▸ **Exercise**
Print each entry word for word without images.

(Scene difference descriptions)
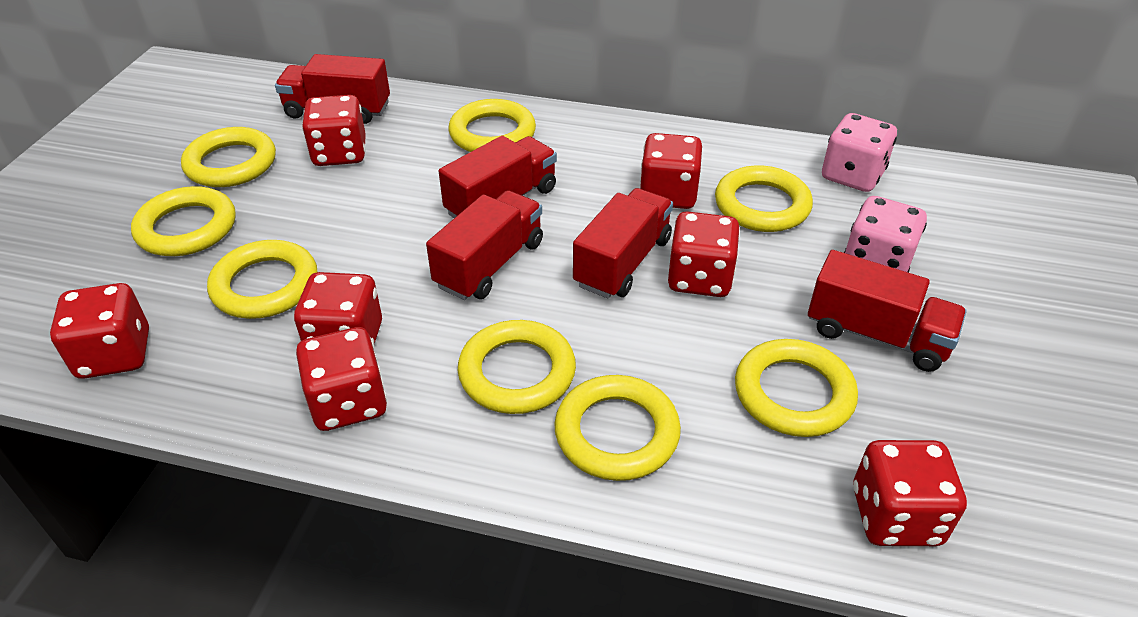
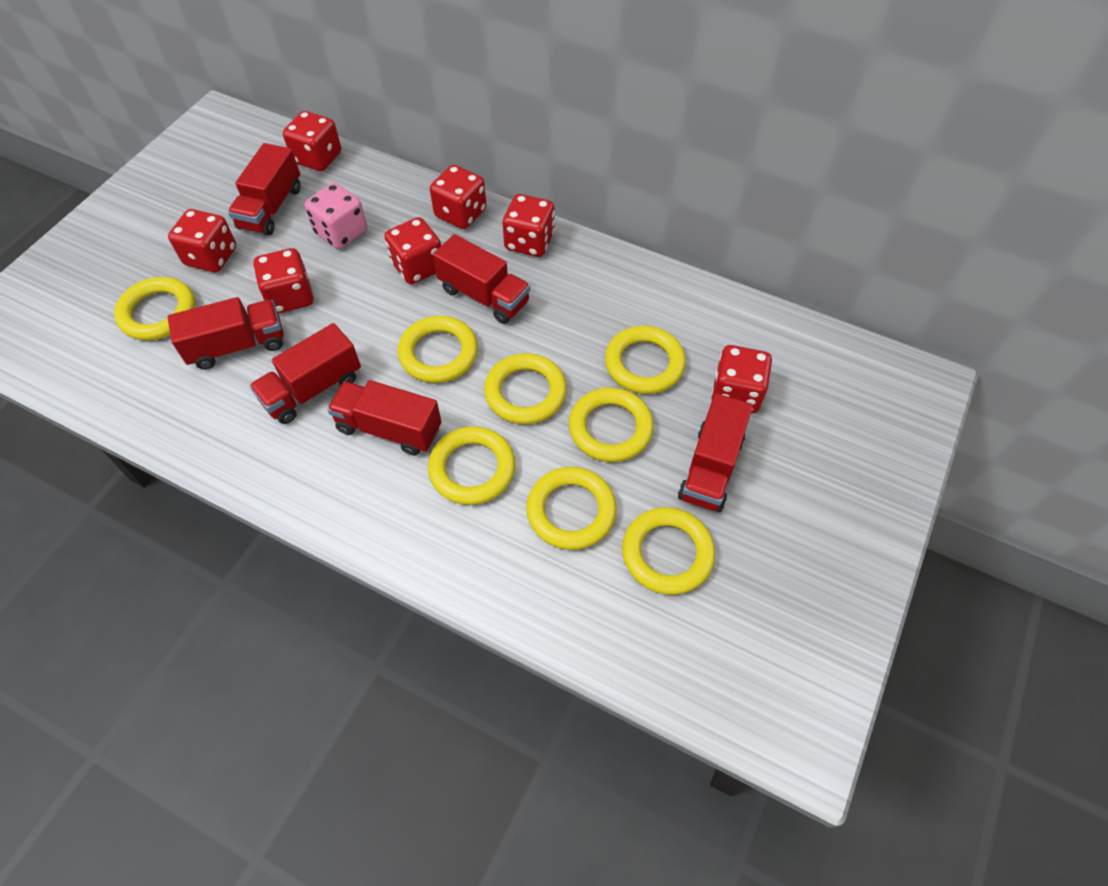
pink dice: 2 -> 1
red truck: 5 -> 6

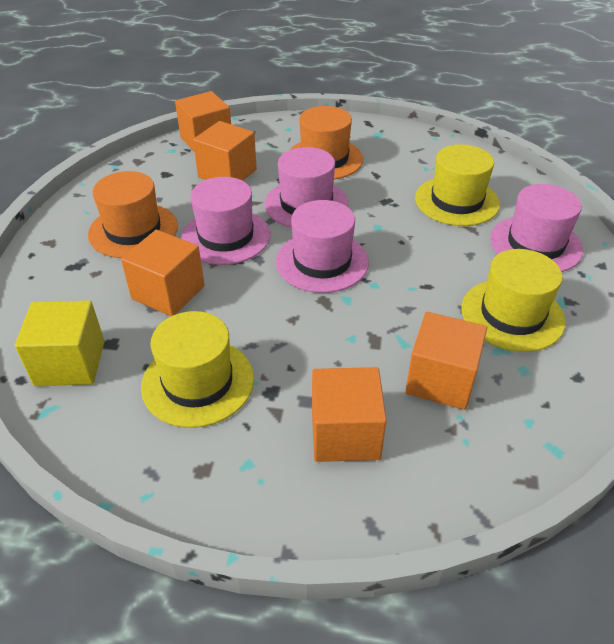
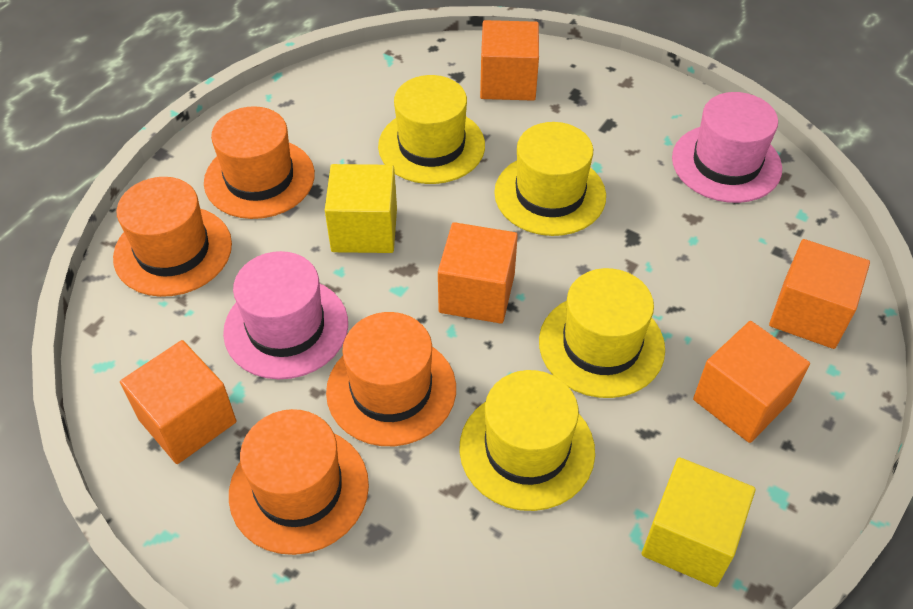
orange hat: 2 -> 4
pink hat: 4 -> 2
yellow cube: 1 -> 2
yellow hat: 3 -> 4

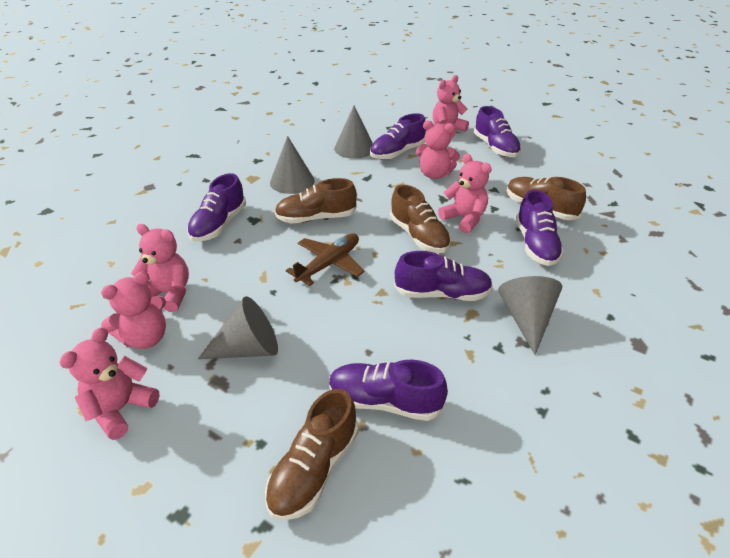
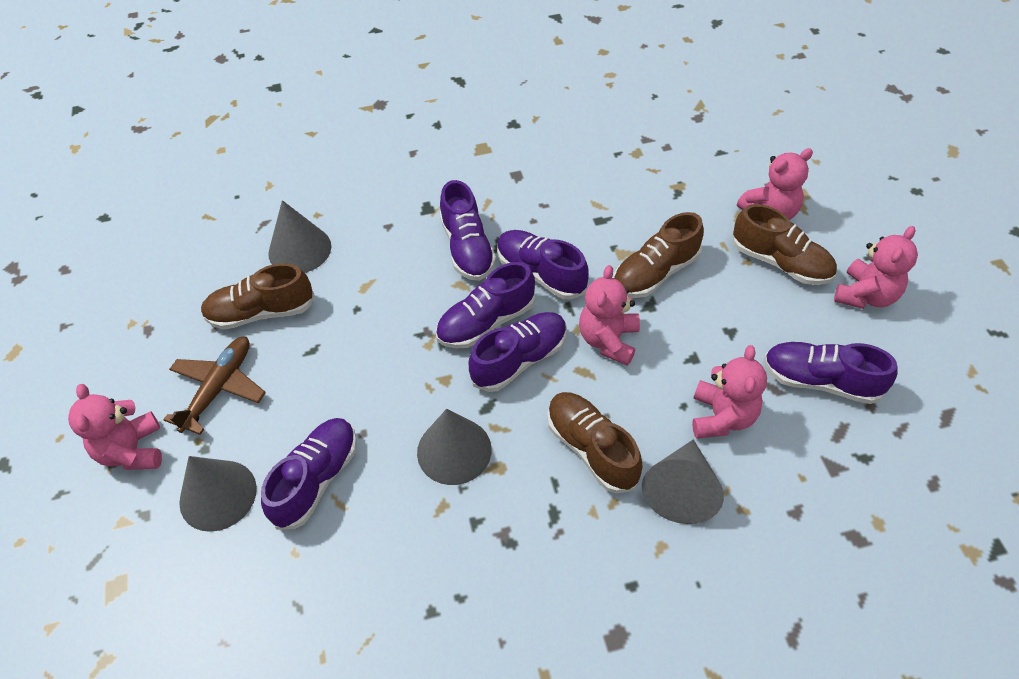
pink teddy bear: 6 -> 5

▸ **Your solution**
pink dice: 2 -> 1
red truck: 5 -> 6

orange hat: 2 -> 4
pink hat: 4 -> 2
yellow cube: 1 -> 2
yellow hat: 3 -> 4

pink teddy bear: 6 -> 5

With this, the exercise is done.